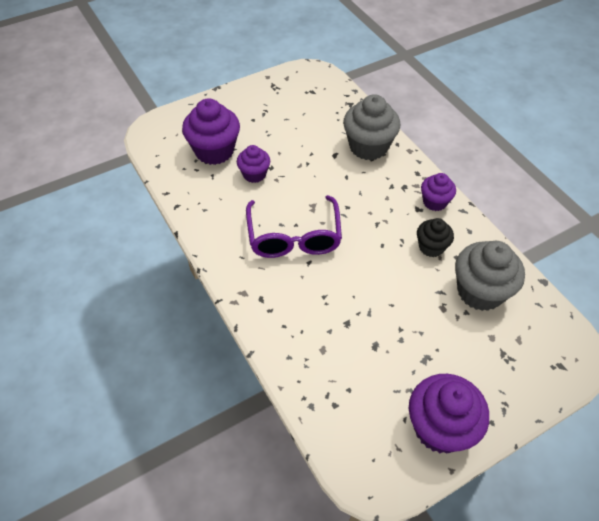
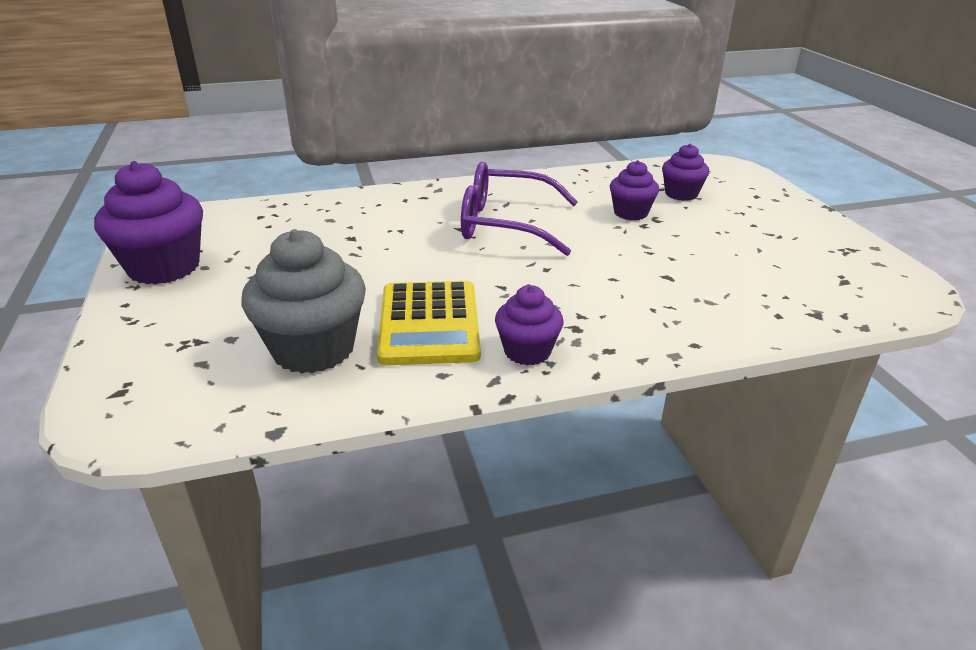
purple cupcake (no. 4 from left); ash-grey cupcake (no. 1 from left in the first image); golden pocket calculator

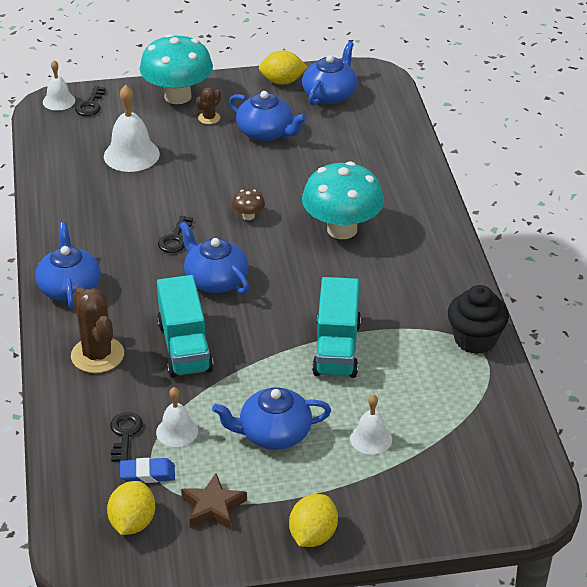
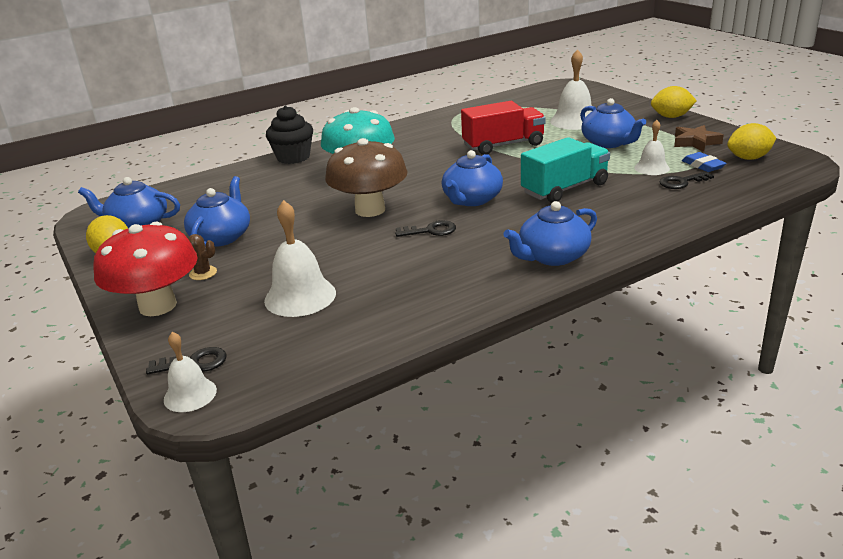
dark brown cactus (no. 1 from left in the first image); scarlet toadstool; dark brown toadstool; scarlet toy truck; snow-white bell (no. 3 from left); ebony cupcake

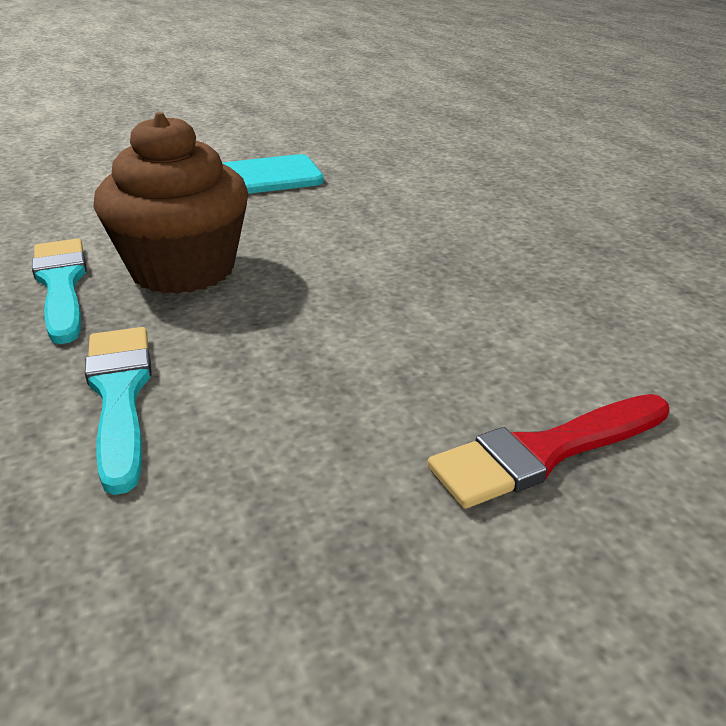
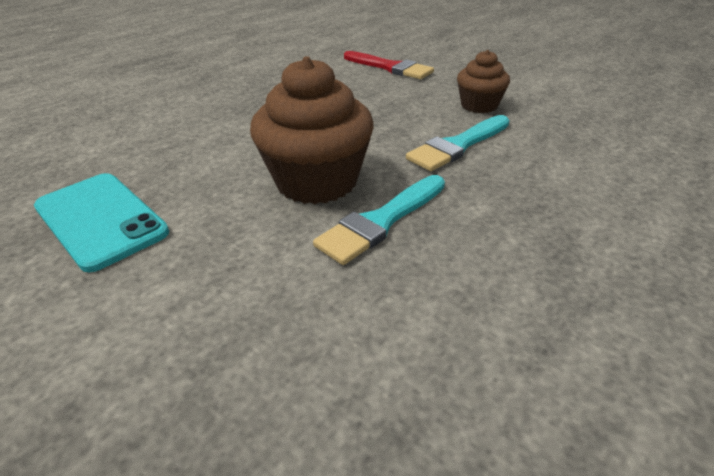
dark brown cupcake (no. 2 from left)

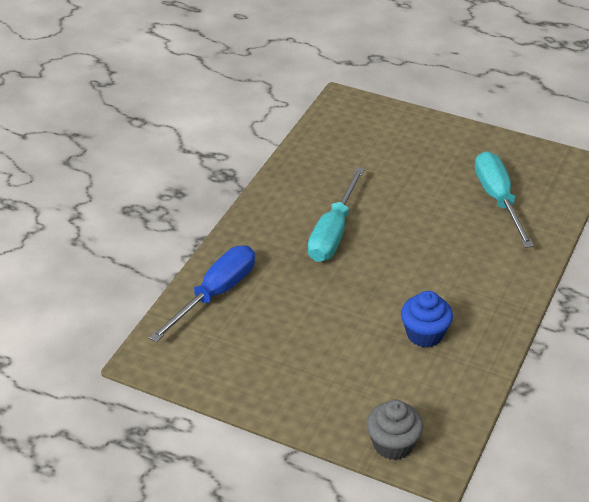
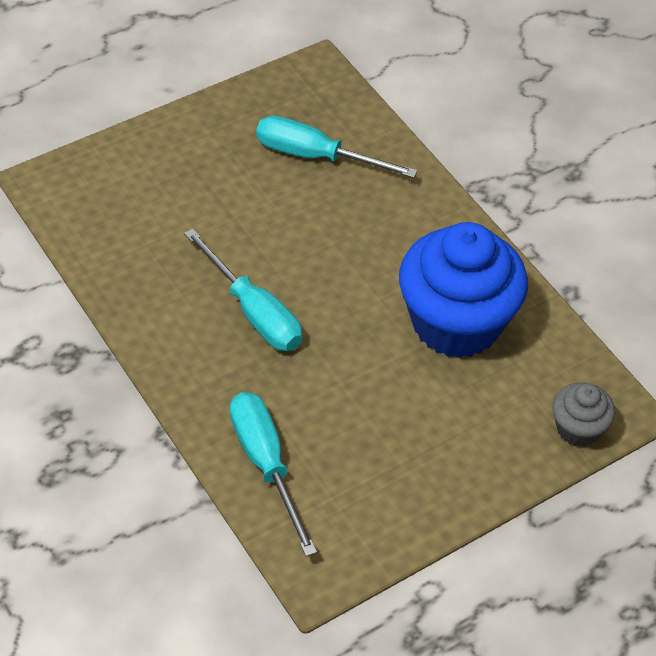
aqua hand screwdriver (no. 2 from left); blue cupcake

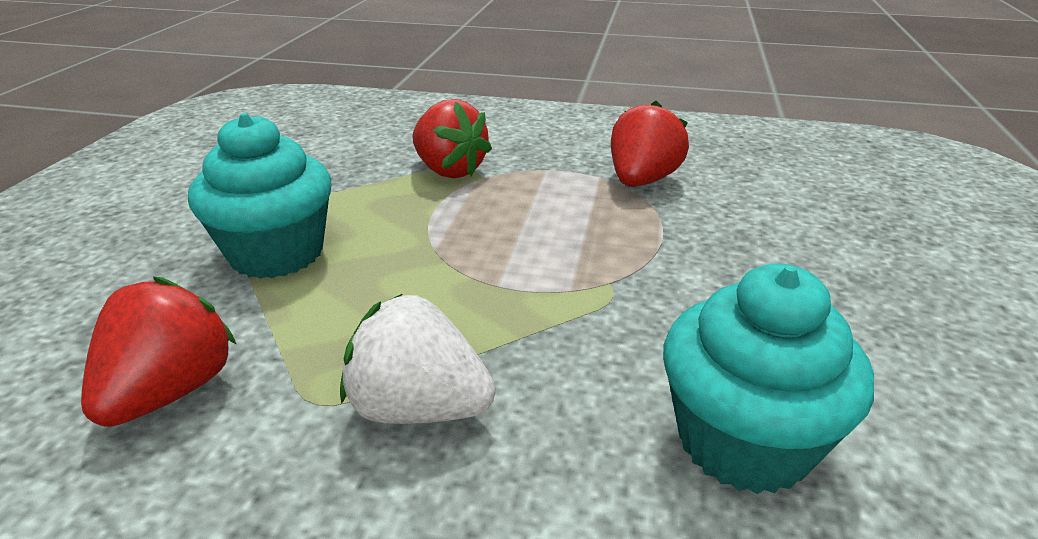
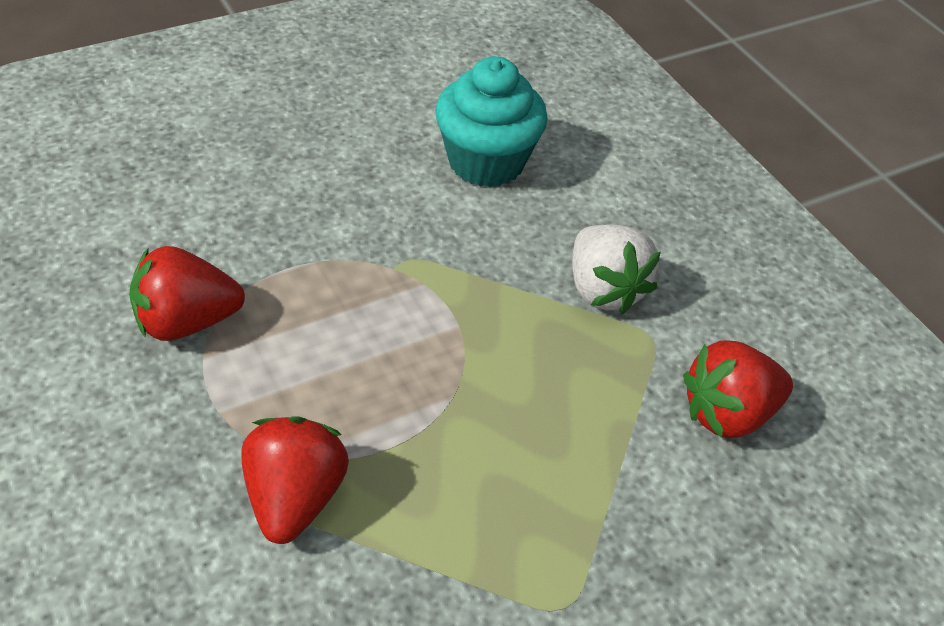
aqua cupcake (no. 1 from left in the first image)

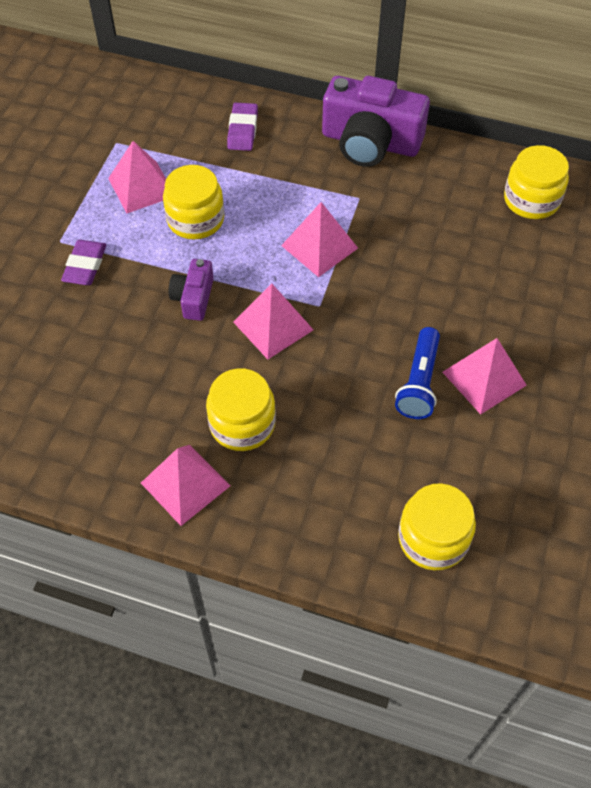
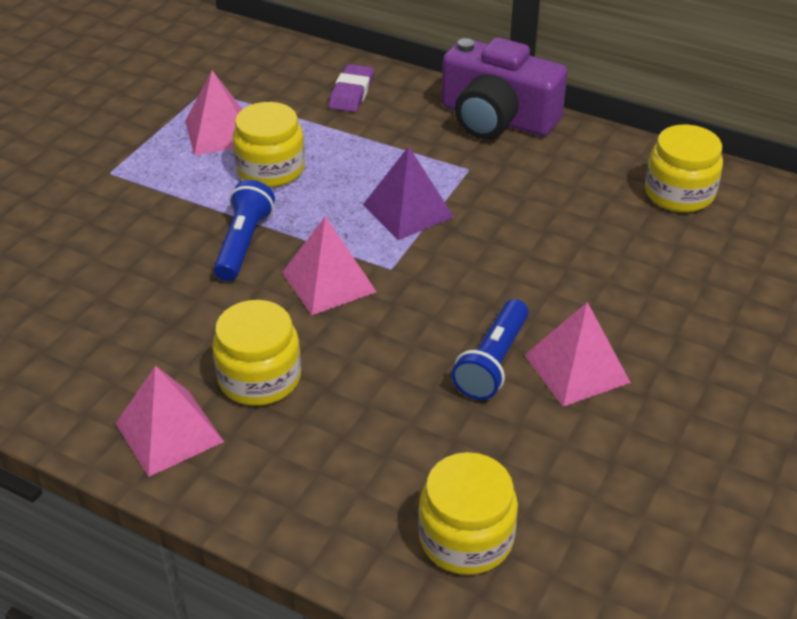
purple gum eraser (no. 1 from left in the first image); blue torch (no. 1 from left); purple solid pyramid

§ **Problem**: Would you give the entries above again verbatim, omitting the images they contain?

§ **Finished task**:
purple cupcake (no. 4 from left); ash-grey cupcake (no. 1 from left in the first image); golden pocket calculator

dark brown cactus (no. 1 from left in the first image); scarlet toadstool; dark brown toadstool; scarlet toy truck; snow-white bell (no. 3 from left); ebony cupcake

dark brown cupcake (no. 2 from left)

aqua hand screwdriver (no. 2 from left); blue cupcake

aqua cupcake (no. 1 from left in the first image)

purple gum eraser (no. 1 from left in the first image); blue torch (no. 1 from left); purple solid pyramid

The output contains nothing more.